***** Entries shown

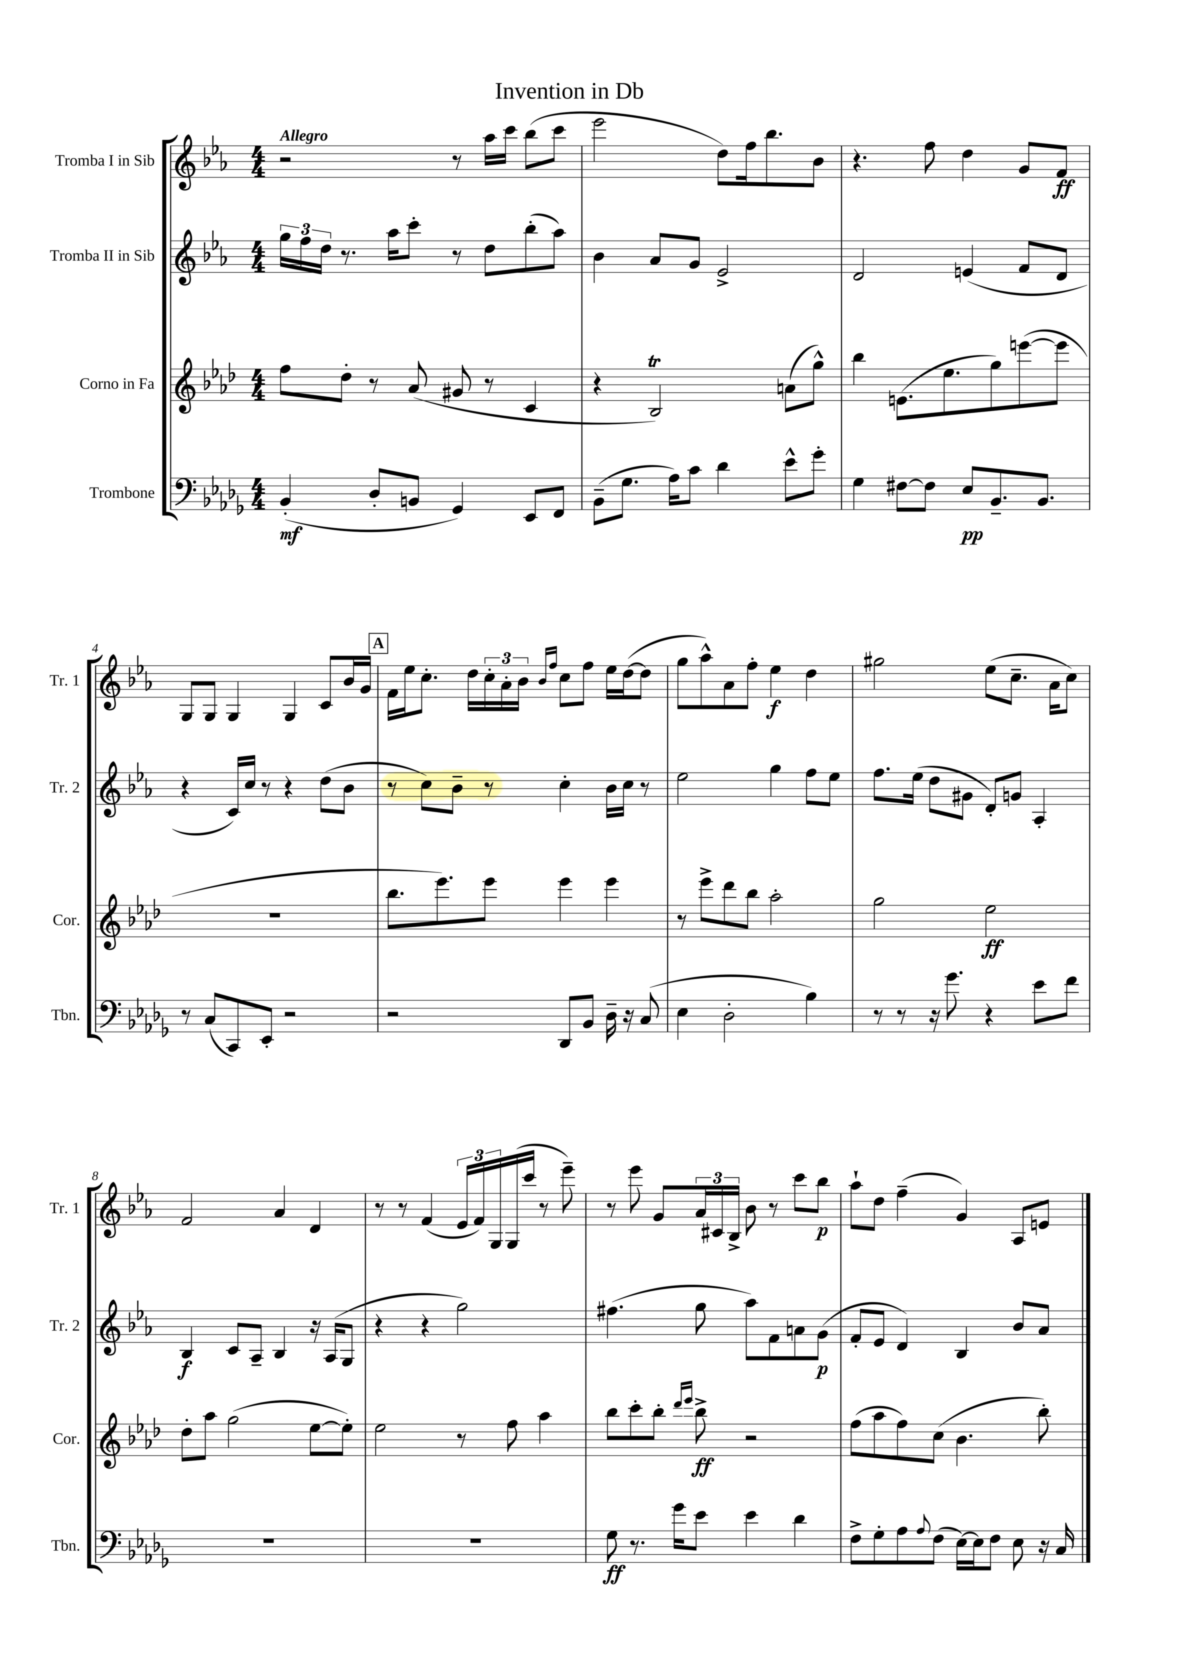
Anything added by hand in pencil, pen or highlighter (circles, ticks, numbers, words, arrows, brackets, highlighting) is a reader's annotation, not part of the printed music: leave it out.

**kern	**kern	**kern	**kern
*staff4	*staff3	*staff2	*staff1
*clefF4	*clefG2	*clefG2	*clefG2
*k[b-e-a-d-g-]	*k[b-e-a-d-]	*k[b-e-a-]	*k[b-e-a-]
*M4/4	*M4/4	*M4/4	*M4/4
(4BB-'	8ff	24gg	2r
.	.	24ff	.
.	.	24dd	.
.	8dd-'	8.r	.
8D-'	8r	.	.
.	.	16aa-	.
8BB	(8a-	8ccc'	.
4GG-)	8g#	8r	8r
.	8r	8dd	16aa-
.	.	.	16ccc
8EE-	4c	(8bb-'	(8bb-
8FF	.	8aa-)	8ccc
=	=	=	=
(8BB-~	4r	4b-	2eee-
8.G-	.	.	.
.	2B-)	8a-	.
16A-)	.	.	.
8c	.	8g	.
4d-	.	2e-^	8dd)
.	.	.	16ff
.	.	.	8.bb-
8e-^^	(8a	.	.
8g-'	8gg^^)	.	8b-
=	=	=	=
4G-	4bb-	2d	4.r
[8F#	(8.e	.	.
8F#]	.	.	8ff
.	8.ee-	.	.
8E-	.	(4e	4dd
8.BB-~	8gg)	.	.
.	([8eee	8f	8g
8.BB-	.	.	.
.	8eee]	8d	8f
=	=	=	=
8r	1r	4r	8G
(8C	.	.	8G
8CC)	.	16c)	4G
.	.	16cc	.
8EE-'	.	8r	.
2r	.	4r	4G
.	.	(8dd	8c
.	.	8b-	16b-
.	.	.	16g
=	=	=	=
2r	8.bb-	8r	16f
.	.	.	16ee-
.	.	8cc)	8.cc'
.	8.eee-)	.	.
.	.	8b-~	.
.	.	.	16dd
.	8eee-	8r	24cc'
.	.	.	24a-'
.	.	.	24b-
.	.	.	16qqb-
.	.	.	16qqff
8DD-	4eee-	4cc'	8cc
8BB-	.	.	8ff
16D-~	4eee-	16b-	16ee-
16r	.	16cc	([16dd
(8C	.	8r	8dd]
=	=	=	=
4E-	8r	2ee-	8gg
.	8eee-^	.	8aa-^^)
2D-'	8ddd-	.	8a-
.	8bb-	.	8ff'
.	2aa-'	4gg	4ee-
4B-)	.	8ff	4dd
.	.	8ee-	.
=	=	=	=
8r	2gg	8.ff	2gg#
8r	.	.	.
.	.	(16ee-	.
16r	.	8dd	.
8.g-	.	.	.
.	.	8g#	.
4r	2ee-	8d')	(8ee-
.	.	8g	8.cc~
8e-	.	4A-'	.
.	.	.	16a-
8f	.	.	8cc)
=	=	=	=
1r	8dd-'	4B-	2f
.	8aa-	.	.
.	(2gg	8c	.
.	.	8A-~	.
.	.	4B-	4a-
.	[8ee-	16r	4d
.	.	(16A-	.
.	8ee-'])	8G	.
=	=	=	=
1r	2ee-	4r	8r
.	.	.	8r
.	.	4r	(4f
.	8r	2gg)	24e-
.	.	.	24f)
.	.	.	24G
.	8ff	.	(16G
.	.	.	16ccc
.	4aa-	.	8r
.	.	.	8eee-~)
=	=	=	=
8G-	8bb-	(4.ff#	8r
8.r	8ccc'	.	8eee-
.	8bb-'	.	8g
16g-	.	.	.
.	16qqddd-	.	.
.	16qqeee-	.	.
8e-	8bb-^	8gg	24a-
.	.	.	24c#
.	.	.	24B-^
4e-	2r	8aa-)	8b-
.	.	8f	8r
4d-	.	8a	8ccc
.	.	(8g	8bb-
=	=	=	=
8F^	(8ff	8f'	8aa-`
8G-'	8aa-	8e-	8dd
8A-	8ff)	4d)	(4ff~
8qqA-	.	.	.
(8F	(8cc	.	.
[16E-)	4.b-	4B-	4g)
16E-]	.	.	.
8F	.	.	.
8E-	.	8b-	8A-
16r	8bb-')	8a-	8e
16C	.	.	.
==	==	==	==
*-	*-	*-	*-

**********

Written request:
Transcribe every line of the records word for word and symbol for symbol, leaving out the pictures.

Finished exercise:
Anything added by hand in pencil, pen or highlighter (circles, ticks, numbers, words, arrows, brackets, highlighting) is a reader's annotation, not part of the printed music: leave it out.

**kern	**kern	**kern	**kern
*staff4	*staff3	*staff2	*staff1
*clefF4	*clefG2	*clefG2	*clefG2
*k[b-e-a-d-g-]	*k[b-e-a-d-]	*k[b-e-a-]	*k[b-e-a-]
*M4/4	*M4/4	*M4/4	*M4/4
(4BB-'	8ff	24gg	2r
.	.	24ff	.
.	.	24dd	.
.	8dd-'	8.r	.
8D-'	8r	.	.
.	.	16aa-	.
8BB	(8a-	8ccc'	.
4GG-)	8g#	8r	8r
.	8r	8dd	16aa-
.	.	.	16ccc
8EE-	4c	(8bb-'	(8bb-
8FF	.	8aa-)	8ccc
=	=	=	=
(8BB-~	4r	4b-	2eee-
8.G-	.	.	.
.	2B-)	8a-	.
16A-)	.	.	.
8c	.	8g	.
4d-	.	2e-^	8dd)
.	.	.	16ff
.	.	.	8.bb-
8e-^^	(8a	.	.
8g-'	8gg^^)	.	8b-
=	=	=	=
4G-	4bb-	2d	4.r
[8F#	(8.e	.	.
8F#]	.	.	8ff
.	8.ee-	.	.
8E-	.	(4e	4dd
8.BB-~	8gg)	.	.
.	([8eee	8f	8g
8.BB-	.	.	.
.	8eee]	8d	8f
=	=	=	=
8r	1r	4r	8G
(8C	.	.	8G
8CC)	.	16c)	4G
.	.	16cc	.
8EE-'	.	8r	.
2r	.	4r	4G
.	.	(8dd	8c
.	.	8b-	16b-
.	.	.	16g
=	=	=	=
2r	8.bb-	8r	16f
.	.	.	16ee-
.	.	8cc)	8.cc'
.	8.eee-)	.	.
.	.	8b-~	.
.	.	.	16dd
.	8eee-	8r	24cc'
.	.	.	24a-'
.	.	.	24b-
.	.	.	16qqb-
.	.	.	16qqff
8DD-	4eee-	4cc'	8cc
8BB-	.	.	8ff
16D-~	4eee-	16b-	16ee-
16r	.	16cc	([16dd
(8C	.	8r	8dd]
=	=	=	=
4E-	8r	2ee-	8gg
.	8eee-^	.	8aa-^^)
2D-'	8ddd-	.	8a-
.	8bb-	.	8ff'
.	2aa-'	4gg	4ee-
4B-)	.	8ff	4dd
.	.	8ee-	.
=	=	=	=
8r	2gg	8.ff	2gg#
8r	.	.	.
.	.	(16ee-	.
16r	.	8dd	.
8.g-	.	.	.
.	.	8g#	.
4r	2ee-	8d')	(8ee-
.	.	8g	8.cc~
8e-	.	4A-'	.
.	.	.	16a-
8f	.	.	8cc)
=	=	=	=
1r	8dd-'	4B-	2f
.	8aa-	.	.
.	(2gg	8c	.
.	.	8A-~	.
.	.	4B-	4a-
.	[8ee-	16r	4d
.	.	(16A-	.
.	8ee-'])	8G	.
=	=	=	=
1r	2ee-	4r	8r
.	.	.	8r
.	.	4r	(4f
.	8r	2gg)	24e-
.	.	.	24f)
.	.	.	24G
.	8ff	.	(16G
.	.	.	16ccc
.	4aa-	.	8r
.	.	.	8eee-~)
=	=	=	=
8G-	8bb-	(4.ff#	8r
8.r	8ccc'	.	8eee-
.	8bb-'	.	8g
16g-	.	.	.
.	16qqddd-	.	.
.	16qqeee-	.	.
8e-	8bb-^	8gg	24a-
.	.	.	24c#
.	.	.	24B-^
4e-	2r	8aa-)	8b-
.	.	8f	8r
4d-	.	8a	8ccc
.	.	(8g	8bb-
=	=	=	=
8F^	(8ff	8f'	8aa-`
8G-'	8aa-	8e-	8dd
8A-	8ff)	4d)	(4ff~
8qqA-	.	.	.
(8F	(8cc	.	.
[16E-)	4.b-	4B-	4g)
16E-]	.	.	.
8F	.	.	.
8E-	.	8b-	8A-
16r	8bb-')	8a-	8e
16C	.	.	.
==	==	==	==
*-	*-	*-	*-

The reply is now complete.